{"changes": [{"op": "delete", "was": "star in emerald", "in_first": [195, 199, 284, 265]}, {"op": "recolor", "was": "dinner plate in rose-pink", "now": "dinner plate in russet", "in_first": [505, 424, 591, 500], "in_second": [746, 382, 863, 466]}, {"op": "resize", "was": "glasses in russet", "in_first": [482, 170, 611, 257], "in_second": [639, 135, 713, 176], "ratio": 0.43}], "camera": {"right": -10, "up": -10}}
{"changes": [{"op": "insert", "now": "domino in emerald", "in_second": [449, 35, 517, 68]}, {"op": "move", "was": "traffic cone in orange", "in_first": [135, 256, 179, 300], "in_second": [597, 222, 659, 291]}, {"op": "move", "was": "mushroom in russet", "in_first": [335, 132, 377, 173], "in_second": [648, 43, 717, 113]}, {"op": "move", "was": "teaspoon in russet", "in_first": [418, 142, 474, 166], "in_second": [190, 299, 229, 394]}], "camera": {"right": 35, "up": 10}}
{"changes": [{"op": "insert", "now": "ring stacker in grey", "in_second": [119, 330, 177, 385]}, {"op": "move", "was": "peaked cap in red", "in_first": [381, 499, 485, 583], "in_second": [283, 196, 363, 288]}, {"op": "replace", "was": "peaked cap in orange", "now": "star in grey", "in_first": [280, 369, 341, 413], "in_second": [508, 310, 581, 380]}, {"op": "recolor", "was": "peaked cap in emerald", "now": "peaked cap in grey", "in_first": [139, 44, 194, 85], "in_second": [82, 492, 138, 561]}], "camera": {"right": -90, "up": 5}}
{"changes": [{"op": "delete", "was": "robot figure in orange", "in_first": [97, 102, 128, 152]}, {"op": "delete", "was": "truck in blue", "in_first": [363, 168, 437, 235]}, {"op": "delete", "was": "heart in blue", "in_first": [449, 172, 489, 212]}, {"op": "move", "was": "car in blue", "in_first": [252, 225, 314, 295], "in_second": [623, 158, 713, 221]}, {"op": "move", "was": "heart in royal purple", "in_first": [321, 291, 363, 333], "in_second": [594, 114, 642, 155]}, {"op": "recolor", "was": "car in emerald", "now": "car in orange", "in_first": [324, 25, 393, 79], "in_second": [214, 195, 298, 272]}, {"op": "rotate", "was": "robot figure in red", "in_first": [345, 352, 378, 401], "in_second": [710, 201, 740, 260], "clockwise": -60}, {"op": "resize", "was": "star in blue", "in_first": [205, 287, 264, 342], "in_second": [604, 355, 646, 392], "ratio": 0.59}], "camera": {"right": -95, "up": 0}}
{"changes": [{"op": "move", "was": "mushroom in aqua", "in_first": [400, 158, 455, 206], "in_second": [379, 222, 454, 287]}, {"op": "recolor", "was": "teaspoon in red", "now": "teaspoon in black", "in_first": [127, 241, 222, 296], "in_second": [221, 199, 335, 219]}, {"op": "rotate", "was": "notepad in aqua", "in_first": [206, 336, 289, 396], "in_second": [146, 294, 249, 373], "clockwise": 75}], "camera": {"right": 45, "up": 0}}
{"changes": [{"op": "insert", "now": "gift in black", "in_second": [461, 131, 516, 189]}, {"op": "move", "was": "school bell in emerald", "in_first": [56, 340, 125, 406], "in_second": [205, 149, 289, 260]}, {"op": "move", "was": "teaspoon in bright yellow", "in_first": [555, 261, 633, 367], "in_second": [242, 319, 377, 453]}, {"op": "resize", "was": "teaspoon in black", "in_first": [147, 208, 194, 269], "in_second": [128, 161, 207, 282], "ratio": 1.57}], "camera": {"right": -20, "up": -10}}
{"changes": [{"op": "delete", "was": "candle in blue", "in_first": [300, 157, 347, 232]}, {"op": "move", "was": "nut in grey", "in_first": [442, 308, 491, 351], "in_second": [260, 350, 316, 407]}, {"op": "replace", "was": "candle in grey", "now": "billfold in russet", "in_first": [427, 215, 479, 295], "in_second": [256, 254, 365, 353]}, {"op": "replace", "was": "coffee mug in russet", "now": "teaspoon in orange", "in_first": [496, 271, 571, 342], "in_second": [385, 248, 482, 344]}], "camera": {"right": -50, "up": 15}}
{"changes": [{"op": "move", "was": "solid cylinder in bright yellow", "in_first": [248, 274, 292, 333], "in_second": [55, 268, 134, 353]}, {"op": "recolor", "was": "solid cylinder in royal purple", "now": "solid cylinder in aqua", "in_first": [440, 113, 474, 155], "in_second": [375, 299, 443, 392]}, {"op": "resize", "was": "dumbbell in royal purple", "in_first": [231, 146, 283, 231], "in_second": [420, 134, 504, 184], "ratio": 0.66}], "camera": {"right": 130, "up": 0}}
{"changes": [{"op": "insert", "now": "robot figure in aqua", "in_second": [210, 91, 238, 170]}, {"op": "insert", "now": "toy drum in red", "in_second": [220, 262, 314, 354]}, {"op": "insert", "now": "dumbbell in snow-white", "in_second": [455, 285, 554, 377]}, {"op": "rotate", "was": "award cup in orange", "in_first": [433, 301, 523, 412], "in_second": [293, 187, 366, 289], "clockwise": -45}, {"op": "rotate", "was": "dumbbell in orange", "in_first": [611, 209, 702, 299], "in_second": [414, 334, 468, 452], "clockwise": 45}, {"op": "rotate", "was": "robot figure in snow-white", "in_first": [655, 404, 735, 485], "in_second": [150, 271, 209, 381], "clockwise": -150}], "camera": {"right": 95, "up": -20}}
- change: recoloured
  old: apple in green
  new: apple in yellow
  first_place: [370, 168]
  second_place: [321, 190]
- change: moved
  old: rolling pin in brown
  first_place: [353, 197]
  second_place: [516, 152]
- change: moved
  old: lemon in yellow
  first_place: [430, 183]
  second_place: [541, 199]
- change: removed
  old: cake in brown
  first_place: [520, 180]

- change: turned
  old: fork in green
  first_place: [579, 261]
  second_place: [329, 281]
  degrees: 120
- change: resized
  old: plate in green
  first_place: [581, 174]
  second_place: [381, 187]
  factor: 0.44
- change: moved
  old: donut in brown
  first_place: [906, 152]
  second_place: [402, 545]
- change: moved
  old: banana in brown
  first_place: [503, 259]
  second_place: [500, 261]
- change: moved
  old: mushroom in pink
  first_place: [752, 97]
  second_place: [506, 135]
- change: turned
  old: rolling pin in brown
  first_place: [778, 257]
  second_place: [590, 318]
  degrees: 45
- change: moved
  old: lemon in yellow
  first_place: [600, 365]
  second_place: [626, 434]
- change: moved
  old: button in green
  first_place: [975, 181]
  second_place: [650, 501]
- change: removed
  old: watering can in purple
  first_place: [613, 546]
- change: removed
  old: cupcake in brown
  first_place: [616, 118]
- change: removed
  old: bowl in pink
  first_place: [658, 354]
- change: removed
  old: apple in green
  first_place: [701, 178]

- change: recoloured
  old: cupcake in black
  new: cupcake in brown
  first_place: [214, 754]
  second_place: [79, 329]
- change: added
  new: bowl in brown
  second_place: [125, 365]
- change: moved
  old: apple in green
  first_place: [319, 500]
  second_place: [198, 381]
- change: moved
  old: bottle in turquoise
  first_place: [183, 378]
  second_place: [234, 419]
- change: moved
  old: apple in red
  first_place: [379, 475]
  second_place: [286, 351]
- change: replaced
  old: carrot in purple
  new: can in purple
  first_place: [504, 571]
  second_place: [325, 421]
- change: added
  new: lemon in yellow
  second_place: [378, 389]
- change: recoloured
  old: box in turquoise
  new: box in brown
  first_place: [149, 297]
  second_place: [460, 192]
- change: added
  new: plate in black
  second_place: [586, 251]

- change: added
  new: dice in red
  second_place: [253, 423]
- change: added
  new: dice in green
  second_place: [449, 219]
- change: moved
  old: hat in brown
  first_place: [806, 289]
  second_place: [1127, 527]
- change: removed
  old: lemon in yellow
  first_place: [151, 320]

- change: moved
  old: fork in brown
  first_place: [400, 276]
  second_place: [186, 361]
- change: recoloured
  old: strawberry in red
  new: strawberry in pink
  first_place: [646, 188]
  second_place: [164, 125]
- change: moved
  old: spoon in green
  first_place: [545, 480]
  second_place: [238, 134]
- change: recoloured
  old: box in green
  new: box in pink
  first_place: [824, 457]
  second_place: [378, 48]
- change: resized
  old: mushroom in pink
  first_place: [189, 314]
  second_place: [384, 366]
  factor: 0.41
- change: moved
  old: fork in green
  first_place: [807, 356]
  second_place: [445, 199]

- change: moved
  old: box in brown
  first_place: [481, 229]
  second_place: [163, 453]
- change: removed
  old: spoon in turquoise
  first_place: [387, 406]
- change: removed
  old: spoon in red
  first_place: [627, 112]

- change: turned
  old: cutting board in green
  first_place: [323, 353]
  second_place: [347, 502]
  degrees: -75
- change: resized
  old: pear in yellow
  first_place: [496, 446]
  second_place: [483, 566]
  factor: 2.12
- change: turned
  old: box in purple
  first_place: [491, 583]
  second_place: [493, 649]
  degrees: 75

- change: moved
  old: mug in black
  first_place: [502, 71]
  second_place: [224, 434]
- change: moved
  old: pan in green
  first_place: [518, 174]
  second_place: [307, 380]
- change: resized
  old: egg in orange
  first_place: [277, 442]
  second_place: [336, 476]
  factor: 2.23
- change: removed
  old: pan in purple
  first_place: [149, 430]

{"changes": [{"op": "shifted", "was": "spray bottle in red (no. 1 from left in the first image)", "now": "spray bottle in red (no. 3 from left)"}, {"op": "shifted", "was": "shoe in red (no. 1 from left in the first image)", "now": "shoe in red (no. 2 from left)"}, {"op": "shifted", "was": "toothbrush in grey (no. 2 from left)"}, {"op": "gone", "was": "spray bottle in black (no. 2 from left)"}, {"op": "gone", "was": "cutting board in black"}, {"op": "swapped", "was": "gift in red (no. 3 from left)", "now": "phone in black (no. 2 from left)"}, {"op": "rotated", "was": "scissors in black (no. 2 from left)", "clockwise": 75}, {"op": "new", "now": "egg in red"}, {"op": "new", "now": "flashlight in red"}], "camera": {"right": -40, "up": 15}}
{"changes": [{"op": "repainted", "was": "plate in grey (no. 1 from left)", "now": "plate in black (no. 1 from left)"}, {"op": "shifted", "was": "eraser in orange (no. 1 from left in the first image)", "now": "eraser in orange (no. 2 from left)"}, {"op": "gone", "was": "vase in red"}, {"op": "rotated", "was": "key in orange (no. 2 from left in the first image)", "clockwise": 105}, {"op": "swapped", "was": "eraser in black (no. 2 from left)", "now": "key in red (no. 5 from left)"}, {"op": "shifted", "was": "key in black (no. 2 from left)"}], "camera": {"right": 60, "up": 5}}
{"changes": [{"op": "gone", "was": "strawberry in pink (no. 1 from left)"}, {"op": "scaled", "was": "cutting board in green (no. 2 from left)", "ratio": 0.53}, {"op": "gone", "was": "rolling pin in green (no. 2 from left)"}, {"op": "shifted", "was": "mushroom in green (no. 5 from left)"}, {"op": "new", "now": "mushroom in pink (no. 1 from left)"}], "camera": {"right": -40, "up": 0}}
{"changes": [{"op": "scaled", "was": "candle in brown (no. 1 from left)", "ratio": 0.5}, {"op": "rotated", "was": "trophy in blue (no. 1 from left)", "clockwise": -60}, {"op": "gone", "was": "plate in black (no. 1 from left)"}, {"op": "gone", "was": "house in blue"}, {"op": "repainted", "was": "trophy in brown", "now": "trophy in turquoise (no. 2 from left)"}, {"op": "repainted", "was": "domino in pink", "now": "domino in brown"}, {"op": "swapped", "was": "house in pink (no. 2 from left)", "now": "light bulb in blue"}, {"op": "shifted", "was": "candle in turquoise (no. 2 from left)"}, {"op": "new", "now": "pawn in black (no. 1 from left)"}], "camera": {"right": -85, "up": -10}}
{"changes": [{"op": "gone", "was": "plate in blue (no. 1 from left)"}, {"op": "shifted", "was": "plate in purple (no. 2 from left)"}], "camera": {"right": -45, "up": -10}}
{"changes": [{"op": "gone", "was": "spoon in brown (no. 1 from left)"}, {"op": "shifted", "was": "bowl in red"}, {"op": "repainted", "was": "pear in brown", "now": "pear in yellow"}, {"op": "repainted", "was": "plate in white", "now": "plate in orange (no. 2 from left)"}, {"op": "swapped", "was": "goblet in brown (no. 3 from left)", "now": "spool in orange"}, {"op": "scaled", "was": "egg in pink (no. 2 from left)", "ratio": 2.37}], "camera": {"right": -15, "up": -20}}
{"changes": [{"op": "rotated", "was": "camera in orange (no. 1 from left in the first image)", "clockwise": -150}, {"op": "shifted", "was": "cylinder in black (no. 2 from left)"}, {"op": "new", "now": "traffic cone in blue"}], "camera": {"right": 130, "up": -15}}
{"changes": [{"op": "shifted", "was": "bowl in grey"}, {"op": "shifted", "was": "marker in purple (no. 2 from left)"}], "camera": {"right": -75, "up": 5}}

•••

PROBLEM DESCRIPTION — Write down again, exactly as given, only the lines above that fall from the line with "new: apple in yellow" to the line with "old: cake in brown", inclusive.

YOUR RESPONSE —
  new: apple in yellow
  first_place: [370, 168]
  second_place: [321, 190]
- change: moved
  old: rolling pin in brown
  first_place: [353, 197]
  second_place: [516, 152]
- change: moved
  old: lemon in yellow
  first_place: [430, 183]
  second_place: [541, 199]
- change: removed
  old: cake in brown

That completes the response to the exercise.